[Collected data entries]
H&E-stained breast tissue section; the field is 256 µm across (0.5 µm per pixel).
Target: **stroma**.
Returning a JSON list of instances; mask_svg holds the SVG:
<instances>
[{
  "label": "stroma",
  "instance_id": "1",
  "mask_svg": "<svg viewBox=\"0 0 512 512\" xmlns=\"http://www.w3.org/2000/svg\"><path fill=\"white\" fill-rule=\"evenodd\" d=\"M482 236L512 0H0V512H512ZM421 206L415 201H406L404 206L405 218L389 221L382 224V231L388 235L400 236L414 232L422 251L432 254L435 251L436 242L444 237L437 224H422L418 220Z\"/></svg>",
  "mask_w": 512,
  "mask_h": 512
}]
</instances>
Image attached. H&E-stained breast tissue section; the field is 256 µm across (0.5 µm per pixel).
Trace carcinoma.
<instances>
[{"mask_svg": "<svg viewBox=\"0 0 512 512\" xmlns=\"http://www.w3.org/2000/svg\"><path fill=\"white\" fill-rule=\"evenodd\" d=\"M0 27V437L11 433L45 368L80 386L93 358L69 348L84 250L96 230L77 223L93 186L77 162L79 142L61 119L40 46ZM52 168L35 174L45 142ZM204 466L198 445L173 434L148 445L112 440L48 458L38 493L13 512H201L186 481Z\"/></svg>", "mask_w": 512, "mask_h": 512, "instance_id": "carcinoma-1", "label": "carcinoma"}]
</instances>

[Stated exercise] Copy out each record from above, exactly.

[Written response]
H&E-stained breast tissue section; the field is 256 µm across (0.5 µm per pixel).
Target: **stroma**.
Returning a JSON list of instances; mask_svg holds the SVG:
<instances>
[{
  "label": "stroma",
  "instance_id": "1",
  "mask_svg": "<svg viewBox=\"0 0 512 512\" xmlns=\"http://www.w3.org/2000/svg\"><path fill=\"white\" fill-rule=\"evenodd\" d=\"M482 236L512 0H0V512H512ZM421 206L415 201H406L404 206L405 218L389 221L382 224V231L388 235L400 236L414 232L422 251L432 254L435 251L436 242L444 237L437 224H422L418 220Z\"/></svg>",
  "mask_w": 512,
  "mask_h": 512
}]
</instances>
Image attached. H&E-stained breast tissue section; the field is 256 µm across (0.5 µm per pixel).
Trace carcinoma.
<instances>
[{"mask_svg": "<svg viewBox=\"0 0 512 512\" xmlns=\"http://www.w3.org/2000/svg\"><path fill=\"white\" fill-rule=\"evenodd\" d=\"M0 27V437L11 433L45 368L80 386L93 358L69 348L84 250L96 230L77 223L93 186L77 162L79 142L61 119L40 46ZM52 168L35 174L45 142ZM204 466L198 445L173 434L148 445L112 440L48 458L38 493L13 512H201L186 481Z\"/></svg>", "mask_w": 512, "mask_h": 512, "instance_id": "carcinoma-1", "label": "carcinoma"}]
</instances>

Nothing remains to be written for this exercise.